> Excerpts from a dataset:
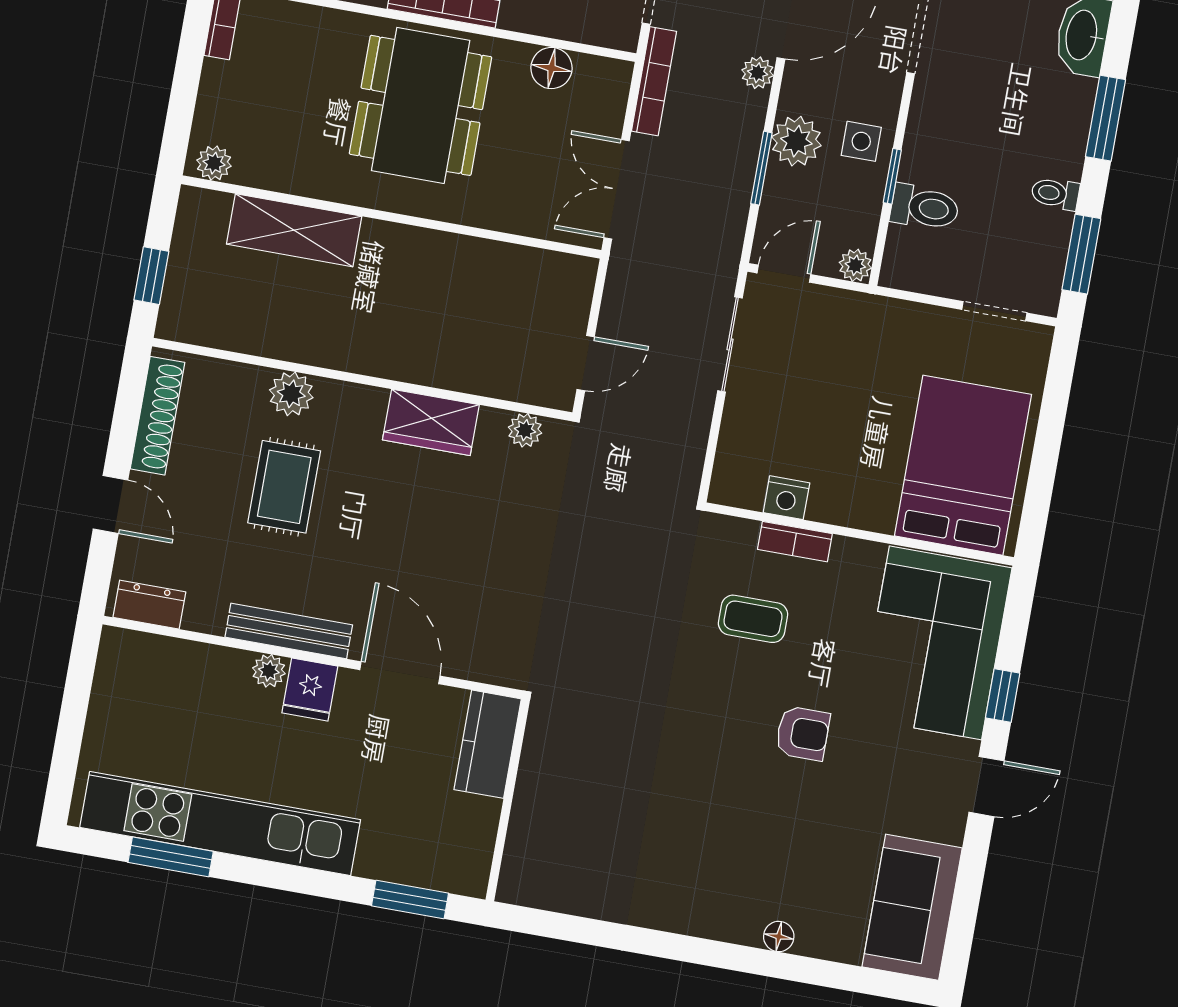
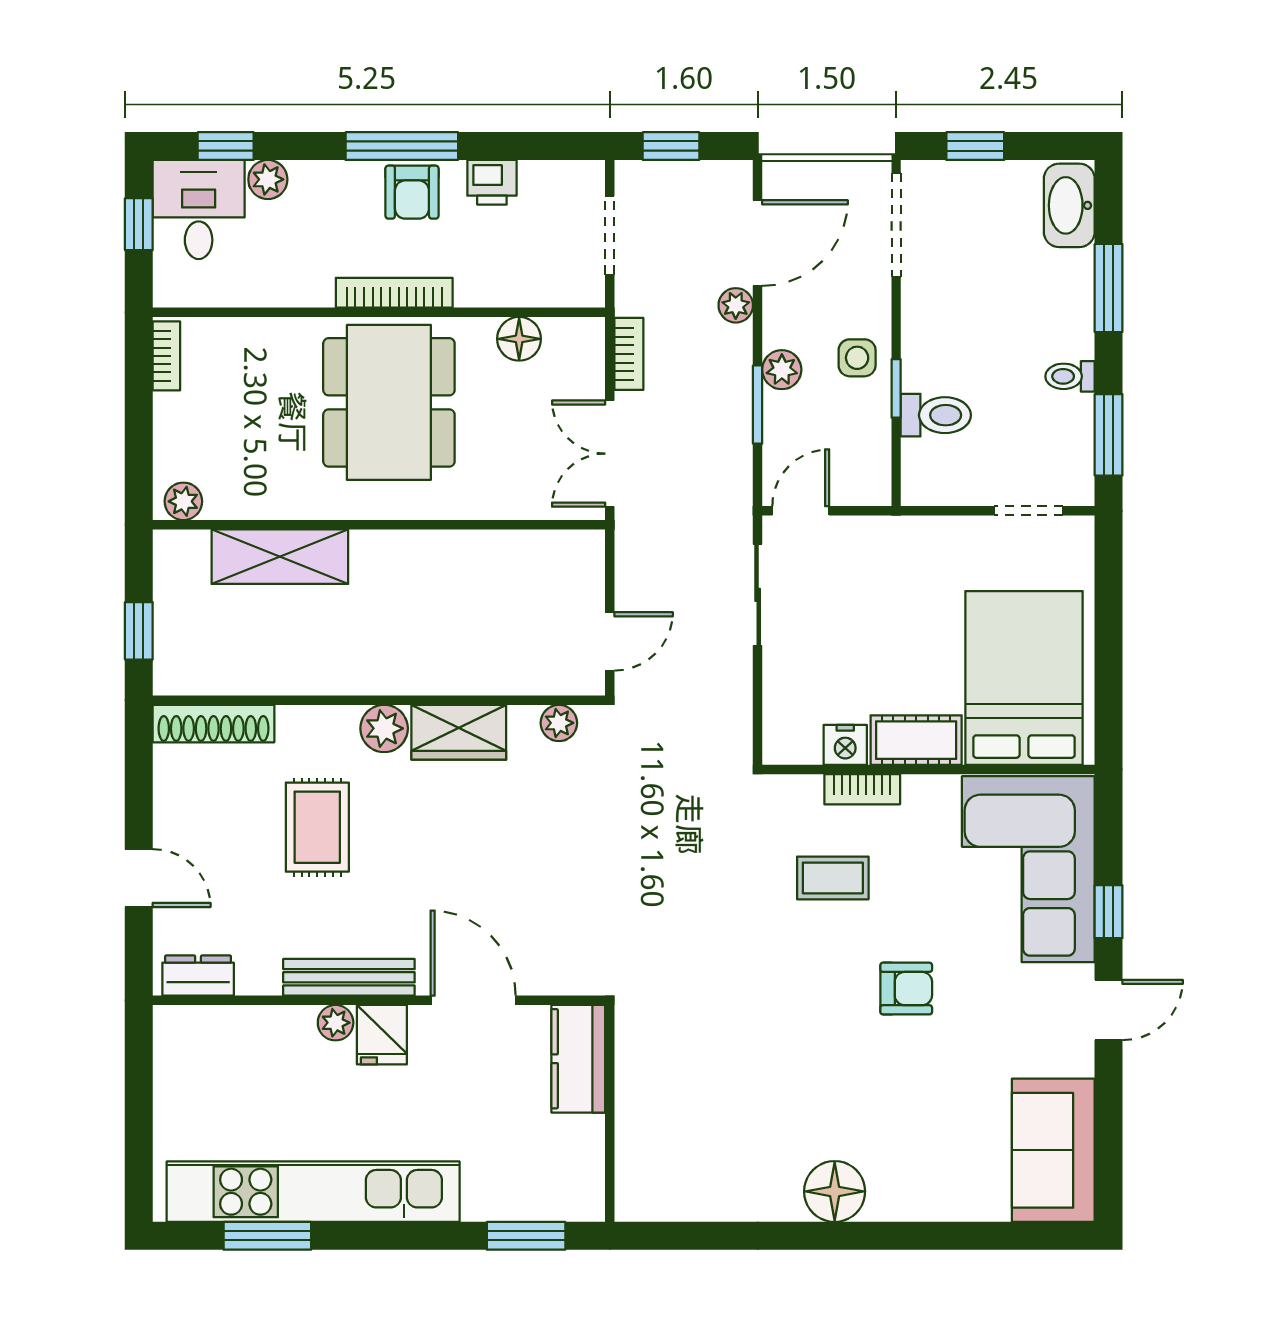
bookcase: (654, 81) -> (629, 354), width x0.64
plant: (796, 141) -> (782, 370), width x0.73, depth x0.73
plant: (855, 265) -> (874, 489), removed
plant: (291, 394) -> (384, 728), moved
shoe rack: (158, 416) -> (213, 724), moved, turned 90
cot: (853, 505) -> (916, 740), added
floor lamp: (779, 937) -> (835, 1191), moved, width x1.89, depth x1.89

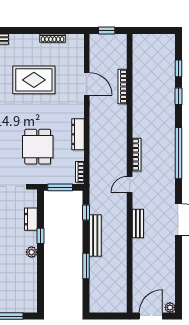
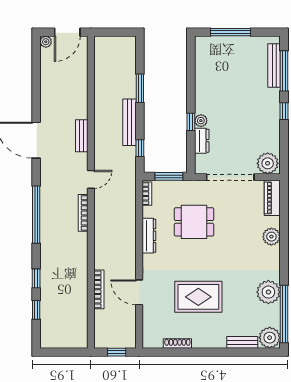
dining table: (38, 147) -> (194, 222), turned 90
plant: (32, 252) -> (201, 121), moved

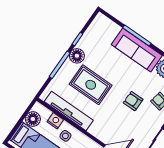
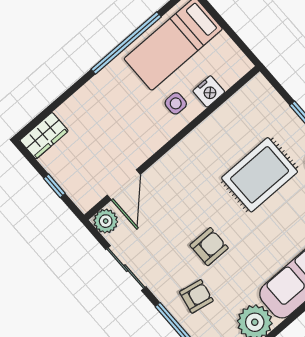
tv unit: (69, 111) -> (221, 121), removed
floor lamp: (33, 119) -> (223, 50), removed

> WHAT THIS TASK INVOLVES: Working from the entries above, filter out every line that lacks "floor" and copy what remains.

> EXERCISE RESPONSE:
floor lamp: (779, 937) -> (835, 1191), moved, width x1.89, depth x1.89
floor lamp: (33, 119) -> (223, 50), removed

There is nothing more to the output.